** Opening Excerpted data block **
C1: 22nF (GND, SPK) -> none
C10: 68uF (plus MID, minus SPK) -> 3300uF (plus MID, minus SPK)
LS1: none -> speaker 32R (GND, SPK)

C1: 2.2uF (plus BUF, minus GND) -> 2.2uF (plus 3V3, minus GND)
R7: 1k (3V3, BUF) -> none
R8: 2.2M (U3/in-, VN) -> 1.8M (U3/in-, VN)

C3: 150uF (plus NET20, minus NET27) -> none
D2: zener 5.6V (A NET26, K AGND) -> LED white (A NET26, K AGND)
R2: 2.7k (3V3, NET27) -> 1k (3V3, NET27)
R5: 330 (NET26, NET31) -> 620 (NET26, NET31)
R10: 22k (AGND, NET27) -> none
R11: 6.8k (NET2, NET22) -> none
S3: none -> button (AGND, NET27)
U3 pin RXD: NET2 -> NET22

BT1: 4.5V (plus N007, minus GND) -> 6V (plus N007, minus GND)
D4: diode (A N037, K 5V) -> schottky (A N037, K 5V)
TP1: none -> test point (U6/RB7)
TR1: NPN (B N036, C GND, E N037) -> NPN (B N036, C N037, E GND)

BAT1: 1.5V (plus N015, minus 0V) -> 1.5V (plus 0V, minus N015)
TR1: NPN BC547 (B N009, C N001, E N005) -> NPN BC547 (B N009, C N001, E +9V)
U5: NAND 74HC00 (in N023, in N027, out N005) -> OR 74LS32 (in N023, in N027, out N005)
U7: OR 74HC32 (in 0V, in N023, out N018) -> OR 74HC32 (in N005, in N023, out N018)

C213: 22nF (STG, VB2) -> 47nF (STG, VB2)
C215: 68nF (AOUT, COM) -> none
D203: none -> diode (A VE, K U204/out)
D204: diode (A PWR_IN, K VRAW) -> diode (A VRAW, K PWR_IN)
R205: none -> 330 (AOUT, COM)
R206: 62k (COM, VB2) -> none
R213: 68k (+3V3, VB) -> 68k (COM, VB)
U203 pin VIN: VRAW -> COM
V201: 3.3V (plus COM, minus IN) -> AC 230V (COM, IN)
** Closing Excerpted data block **
- _What you should do_: Go line by line through the records and copy those that contain the word "none".

- _Answer to the problem_:
C1: 22nF (GND, SPK) -> none
LS1: none -> speaker 32R (GND, SPK)
R7: 1k (3V3, BUF) -> none
C3: 150uF (plus NET20, minus NET27) -> none
R10: 22k (AGND, NET27) -> none
R11: 6.8k (NET2, NET22) -> none
S3: none -> button (AGND, NET27)
TP1: none -> test point (U6/RB7)
C215: 68nF (AOUT, COM) -> none
D203: none -> diode (A VE, K U204/out)
R205: none -> 330 (AOUT, COM)
R206: 62k (COM, VB2) -> none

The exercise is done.